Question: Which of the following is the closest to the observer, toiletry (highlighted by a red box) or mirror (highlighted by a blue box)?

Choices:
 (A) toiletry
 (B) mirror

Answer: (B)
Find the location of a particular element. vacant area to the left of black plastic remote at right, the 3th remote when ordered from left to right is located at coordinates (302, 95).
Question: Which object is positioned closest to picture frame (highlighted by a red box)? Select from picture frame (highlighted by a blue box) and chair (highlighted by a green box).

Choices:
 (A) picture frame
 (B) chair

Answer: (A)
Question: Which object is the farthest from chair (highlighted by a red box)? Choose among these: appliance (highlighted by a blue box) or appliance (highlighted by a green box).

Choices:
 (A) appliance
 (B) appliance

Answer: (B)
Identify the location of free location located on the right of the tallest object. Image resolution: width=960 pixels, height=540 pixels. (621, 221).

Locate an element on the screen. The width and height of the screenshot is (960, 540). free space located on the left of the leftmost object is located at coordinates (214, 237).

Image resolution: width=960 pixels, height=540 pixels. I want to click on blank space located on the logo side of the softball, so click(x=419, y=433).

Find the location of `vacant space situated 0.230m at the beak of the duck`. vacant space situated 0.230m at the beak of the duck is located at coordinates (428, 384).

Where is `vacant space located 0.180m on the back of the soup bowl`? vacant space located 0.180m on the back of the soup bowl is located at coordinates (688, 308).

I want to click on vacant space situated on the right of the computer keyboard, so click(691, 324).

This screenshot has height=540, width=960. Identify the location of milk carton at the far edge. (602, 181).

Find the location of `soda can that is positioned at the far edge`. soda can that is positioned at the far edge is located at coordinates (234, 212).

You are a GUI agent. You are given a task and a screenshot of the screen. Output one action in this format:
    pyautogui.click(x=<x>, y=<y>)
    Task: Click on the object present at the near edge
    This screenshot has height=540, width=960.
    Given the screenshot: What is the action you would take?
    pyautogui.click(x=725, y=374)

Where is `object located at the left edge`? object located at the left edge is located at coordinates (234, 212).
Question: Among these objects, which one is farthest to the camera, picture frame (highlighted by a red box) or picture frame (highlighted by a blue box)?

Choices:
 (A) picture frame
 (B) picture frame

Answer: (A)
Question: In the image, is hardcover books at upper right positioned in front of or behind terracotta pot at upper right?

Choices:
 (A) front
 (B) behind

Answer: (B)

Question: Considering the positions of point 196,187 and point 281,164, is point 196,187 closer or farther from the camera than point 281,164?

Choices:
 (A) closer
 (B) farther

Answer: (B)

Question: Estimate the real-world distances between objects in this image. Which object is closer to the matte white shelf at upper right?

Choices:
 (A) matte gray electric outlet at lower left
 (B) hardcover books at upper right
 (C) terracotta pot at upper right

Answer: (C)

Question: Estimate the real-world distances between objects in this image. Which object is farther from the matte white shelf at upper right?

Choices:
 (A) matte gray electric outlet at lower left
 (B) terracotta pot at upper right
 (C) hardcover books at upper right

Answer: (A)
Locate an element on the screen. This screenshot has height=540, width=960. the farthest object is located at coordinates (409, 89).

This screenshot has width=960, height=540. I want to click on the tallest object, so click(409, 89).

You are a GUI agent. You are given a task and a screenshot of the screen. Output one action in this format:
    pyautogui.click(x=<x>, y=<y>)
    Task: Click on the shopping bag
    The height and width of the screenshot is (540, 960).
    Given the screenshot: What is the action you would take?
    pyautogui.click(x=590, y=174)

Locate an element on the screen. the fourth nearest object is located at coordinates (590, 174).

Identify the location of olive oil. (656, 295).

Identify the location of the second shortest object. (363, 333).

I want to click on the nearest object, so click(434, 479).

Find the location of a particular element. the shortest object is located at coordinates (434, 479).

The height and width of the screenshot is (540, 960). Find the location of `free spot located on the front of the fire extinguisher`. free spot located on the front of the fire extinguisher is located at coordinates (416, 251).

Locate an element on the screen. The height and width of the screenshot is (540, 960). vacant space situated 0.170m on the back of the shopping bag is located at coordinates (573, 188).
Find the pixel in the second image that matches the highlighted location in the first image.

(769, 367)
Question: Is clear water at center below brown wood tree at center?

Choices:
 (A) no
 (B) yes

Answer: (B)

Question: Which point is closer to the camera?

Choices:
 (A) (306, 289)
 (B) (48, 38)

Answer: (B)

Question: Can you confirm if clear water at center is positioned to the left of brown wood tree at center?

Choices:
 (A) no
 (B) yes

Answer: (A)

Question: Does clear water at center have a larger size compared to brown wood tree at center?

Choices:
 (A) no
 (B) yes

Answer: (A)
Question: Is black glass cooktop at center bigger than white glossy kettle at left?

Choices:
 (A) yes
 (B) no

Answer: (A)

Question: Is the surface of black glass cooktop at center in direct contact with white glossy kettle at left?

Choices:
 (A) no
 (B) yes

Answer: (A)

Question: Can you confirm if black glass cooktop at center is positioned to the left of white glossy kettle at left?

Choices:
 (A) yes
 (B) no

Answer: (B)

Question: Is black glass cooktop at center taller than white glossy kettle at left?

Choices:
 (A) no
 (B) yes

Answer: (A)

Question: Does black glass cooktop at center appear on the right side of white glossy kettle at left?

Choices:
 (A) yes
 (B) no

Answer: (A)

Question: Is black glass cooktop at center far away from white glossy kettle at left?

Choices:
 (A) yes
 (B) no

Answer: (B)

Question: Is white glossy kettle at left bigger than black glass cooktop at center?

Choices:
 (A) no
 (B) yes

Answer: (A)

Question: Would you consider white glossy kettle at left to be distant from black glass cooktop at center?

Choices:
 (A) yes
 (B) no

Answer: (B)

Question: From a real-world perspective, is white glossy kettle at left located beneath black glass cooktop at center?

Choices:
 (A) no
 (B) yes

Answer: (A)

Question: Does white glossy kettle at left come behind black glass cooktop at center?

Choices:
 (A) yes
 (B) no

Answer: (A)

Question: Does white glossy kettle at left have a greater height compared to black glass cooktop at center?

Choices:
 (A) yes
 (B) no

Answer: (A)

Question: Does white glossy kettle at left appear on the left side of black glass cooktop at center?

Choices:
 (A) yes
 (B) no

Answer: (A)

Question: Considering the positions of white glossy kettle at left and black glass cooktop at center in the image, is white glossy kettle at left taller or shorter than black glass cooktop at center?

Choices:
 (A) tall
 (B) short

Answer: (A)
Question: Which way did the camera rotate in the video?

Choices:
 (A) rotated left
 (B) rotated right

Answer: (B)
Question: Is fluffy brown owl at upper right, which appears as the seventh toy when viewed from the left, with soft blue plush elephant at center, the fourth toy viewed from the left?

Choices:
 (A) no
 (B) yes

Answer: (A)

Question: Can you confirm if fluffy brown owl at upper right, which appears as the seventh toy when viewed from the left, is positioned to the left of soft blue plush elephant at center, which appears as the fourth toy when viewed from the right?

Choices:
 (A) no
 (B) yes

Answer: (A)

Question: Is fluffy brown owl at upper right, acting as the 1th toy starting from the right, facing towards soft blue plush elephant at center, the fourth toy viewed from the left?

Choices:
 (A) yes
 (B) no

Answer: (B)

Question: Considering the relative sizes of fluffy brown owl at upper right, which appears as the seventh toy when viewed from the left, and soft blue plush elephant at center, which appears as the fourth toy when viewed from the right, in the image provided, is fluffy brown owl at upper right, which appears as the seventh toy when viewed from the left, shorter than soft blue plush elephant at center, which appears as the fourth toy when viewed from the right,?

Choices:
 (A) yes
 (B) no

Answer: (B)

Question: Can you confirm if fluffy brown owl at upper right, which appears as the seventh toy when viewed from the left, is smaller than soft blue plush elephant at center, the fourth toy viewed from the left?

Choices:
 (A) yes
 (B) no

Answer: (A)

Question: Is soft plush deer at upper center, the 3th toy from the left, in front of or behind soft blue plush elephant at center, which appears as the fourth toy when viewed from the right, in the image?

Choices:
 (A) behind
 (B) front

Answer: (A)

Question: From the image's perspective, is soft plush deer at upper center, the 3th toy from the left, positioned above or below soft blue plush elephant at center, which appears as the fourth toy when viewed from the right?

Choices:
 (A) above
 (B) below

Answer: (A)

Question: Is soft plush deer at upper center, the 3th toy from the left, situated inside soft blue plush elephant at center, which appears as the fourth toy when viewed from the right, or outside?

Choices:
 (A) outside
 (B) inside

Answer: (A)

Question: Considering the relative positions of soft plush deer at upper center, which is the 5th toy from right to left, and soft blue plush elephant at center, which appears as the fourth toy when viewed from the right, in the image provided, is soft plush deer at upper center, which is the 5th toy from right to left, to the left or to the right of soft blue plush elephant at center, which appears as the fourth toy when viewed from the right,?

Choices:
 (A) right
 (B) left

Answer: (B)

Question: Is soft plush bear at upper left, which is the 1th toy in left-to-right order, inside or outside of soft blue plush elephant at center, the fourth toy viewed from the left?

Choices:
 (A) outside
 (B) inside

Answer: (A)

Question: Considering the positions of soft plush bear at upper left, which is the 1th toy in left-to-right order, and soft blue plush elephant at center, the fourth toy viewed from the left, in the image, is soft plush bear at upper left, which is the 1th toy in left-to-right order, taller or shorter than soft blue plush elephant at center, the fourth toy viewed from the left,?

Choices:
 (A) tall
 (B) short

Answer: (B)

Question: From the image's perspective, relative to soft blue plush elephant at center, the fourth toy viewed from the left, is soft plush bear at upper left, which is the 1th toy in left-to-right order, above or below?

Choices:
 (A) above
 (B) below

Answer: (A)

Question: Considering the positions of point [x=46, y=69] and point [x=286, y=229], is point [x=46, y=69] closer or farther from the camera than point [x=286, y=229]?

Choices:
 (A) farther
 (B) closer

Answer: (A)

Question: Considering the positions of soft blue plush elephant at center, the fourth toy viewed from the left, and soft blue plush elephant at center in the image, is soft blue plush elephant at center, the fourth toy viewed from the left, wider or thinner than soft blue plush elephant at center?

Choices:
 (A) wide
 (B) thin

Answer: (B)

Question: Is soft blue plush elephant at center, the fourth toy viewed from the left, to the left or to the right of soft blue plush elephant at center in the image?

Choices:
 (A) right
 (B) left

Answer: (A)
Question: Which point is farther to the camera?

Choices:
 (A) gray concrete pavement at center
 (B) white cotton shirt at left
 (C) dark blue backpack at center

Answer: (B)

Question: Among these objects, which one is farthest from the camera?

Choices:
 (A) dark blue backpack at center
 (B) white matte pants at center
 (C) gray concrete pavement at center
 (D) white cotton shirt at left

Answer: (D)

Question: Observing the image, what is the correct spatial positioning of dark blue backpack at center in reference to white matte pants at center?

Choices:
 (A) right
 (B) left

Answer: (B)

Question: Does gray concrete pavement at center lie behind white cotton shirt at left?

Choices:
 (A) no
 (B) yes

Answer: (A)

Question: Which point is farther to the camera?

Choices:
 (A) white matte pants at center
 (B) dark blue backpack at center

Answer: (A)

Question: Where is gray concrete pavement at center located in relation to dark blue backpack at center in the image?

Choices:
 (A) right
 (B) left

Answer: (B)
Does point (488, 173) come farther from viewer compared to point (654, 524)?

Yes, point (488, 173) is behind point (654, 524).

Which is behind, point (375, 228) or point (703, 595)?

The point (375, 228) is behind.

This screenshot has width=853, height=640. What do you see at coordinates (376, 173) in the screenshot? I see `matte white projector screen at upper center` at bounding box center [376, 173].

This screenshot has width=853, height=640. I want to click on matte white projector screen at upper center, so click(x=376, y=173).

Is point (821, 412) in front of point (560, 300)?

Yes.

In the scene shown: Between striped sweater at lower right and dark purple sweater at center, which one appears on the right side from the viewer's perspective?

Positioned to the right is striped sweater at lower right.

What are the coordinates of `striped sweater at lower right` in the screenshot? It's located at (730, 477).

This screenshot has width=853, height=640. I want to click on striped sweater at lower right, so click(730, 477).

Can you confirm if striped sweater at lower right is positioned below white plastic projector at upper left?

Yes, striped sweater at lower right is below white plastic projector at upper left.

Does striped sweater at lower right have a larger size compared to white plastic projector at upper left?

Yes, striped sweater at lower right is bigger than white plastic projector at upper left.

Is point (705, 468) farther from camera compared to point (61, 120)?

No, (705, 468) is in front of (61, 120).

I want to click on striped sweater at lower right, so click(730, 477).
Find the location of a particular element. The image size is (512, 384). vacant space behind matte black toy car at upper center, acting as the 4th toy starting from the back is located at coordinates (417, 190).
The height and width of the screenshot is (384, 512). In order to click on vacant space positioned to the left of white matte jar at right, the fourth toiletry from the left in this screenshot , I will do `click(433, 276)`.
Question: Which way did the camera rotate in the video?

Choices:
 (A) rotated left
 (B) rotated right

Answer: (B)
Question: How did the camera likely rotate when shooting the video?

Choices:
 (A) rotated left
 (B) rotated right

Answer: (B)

ЗАДАНИЕ: Перепишите дословно строки записей, начиная со строки, где есть «Locate an element on the screen. The width», и заканчивая строкой, где есть «pyautogui.click(x=725, y=374)».

ИТОГОВЫЙ РЕЗУЛЬТАТ:
Locate an element on the screen. The width and height of the screenshot is (960, 540). free space located on the left of the leftmost object is located at coordinates (214, 237).

Image resolution: width=960 pixels, height=540 pixels. I want to click on blank space located on the logo side of the softball, so click(x=419, y=433).

Find the location of `vacant space situated 0.230m at the beak of the duck`. vacant space situated 0.230m at the beak of the duck is located at coordinates (428, 384).

Where is `vacant space located 0.180m on the back of the soup bowl`? vacant space located 0.180m on the back of the soup bowl is located at coordinates (688, 308).

I want to click on vacant space situated on the right of the computer keyboard, so click(691, 324).

This screenshot has height=540, width=960. Identify the location of milk carton at the far edge. (602, 181).

Find the location of `soda can that is positioned at the far edge`. soda can that is positioned at the far edge is located at coordinates (234, 212).

You are a GUI agent. You are given a task and a screenshot of the screen. Output one action in this format:
    pyautogui.click(x=<x>, y=<y>)
    Task: Click on the object present at the near edge
    This screenshot has height=540, width=960.
    Given the screenshot: What is the action you would take?
    pyautogui.click(x=725, y=374)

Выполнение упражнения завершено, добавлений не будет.